## What this task involves:
What lines of the data hold the string "purple"? Copy them all.

BEGIN The data

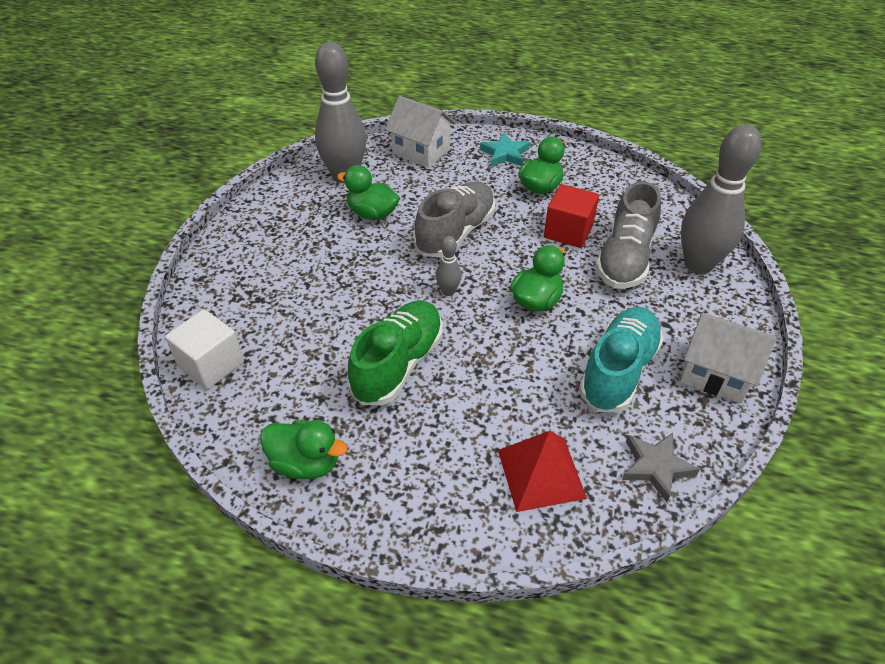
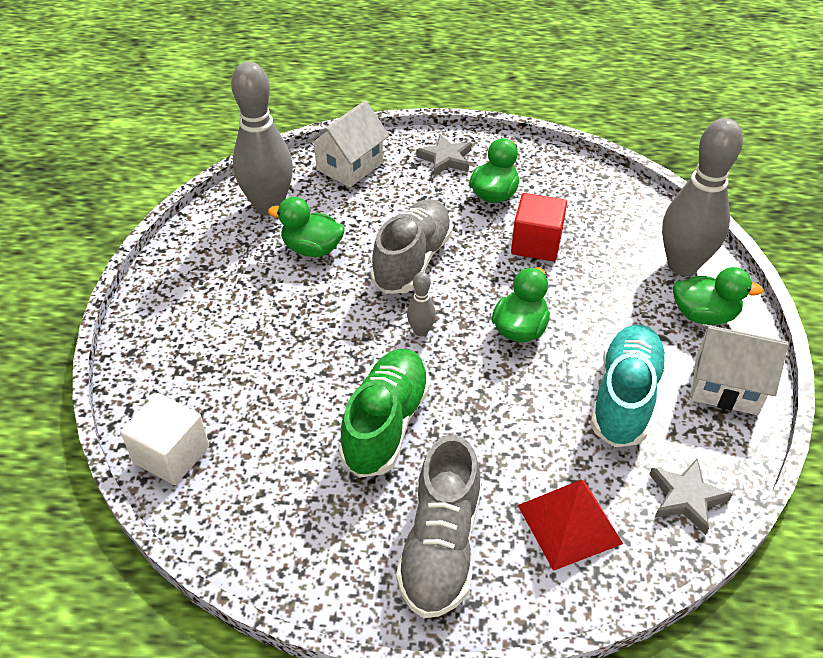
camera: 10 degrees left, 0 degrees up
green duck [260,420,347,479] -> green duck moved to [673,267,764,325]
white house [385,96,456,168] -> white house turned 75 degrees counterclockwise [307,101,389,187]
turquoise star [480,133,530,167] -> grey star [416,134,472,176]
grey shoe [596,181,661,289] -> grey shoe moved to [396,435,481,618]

END The data
BEGIN The data

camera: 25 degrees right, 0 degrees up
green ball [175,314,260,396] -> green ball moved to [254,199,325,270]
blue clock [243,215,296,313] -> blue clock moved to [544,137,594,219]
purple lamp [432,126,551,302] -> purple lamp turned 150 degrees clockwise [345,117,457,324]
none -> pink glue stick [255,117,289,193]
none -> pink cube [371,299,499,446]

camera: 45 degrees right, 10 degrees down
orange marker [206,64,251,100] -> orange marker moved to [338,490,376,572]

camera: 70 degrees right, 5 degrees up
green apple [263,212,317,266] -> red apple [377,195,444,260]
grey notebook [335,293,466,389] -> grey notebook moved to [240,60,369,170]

END The data
BEGIN The data

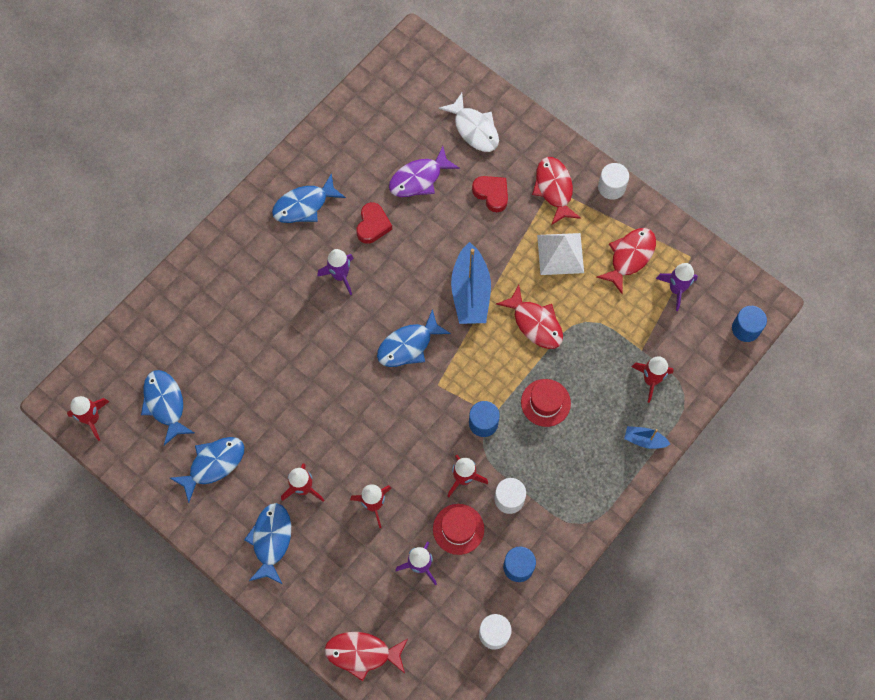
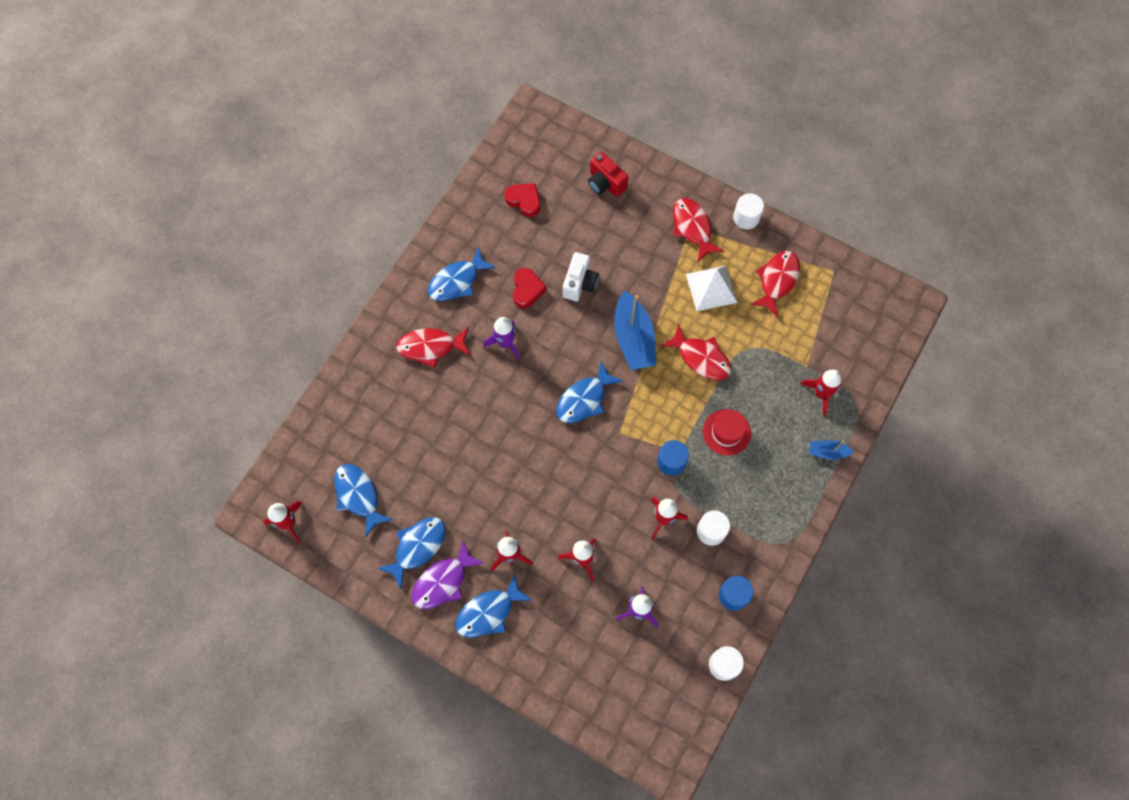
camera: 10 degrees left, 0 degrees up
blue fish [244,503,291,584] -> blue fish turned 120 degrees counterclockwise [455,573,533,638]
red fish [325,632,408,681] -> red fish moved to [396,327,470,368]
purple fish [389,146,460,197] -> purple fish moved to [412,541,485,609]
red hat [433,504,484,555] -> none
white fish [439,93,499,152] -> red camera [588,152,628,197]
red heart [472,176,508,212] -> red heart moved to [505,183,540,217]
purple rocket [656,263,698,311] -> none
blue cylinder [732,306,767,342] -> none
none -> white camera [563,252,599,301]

END The data

## Problem solution:
purple lamp [432,126,551,302] -> purple lamp turned 150 degrees clockwise [345,117,457,324]
purple fish [389,146,460,197] -> purple fish moved to [412,541,485,609]
purple rocket [656,263,698,311] -> none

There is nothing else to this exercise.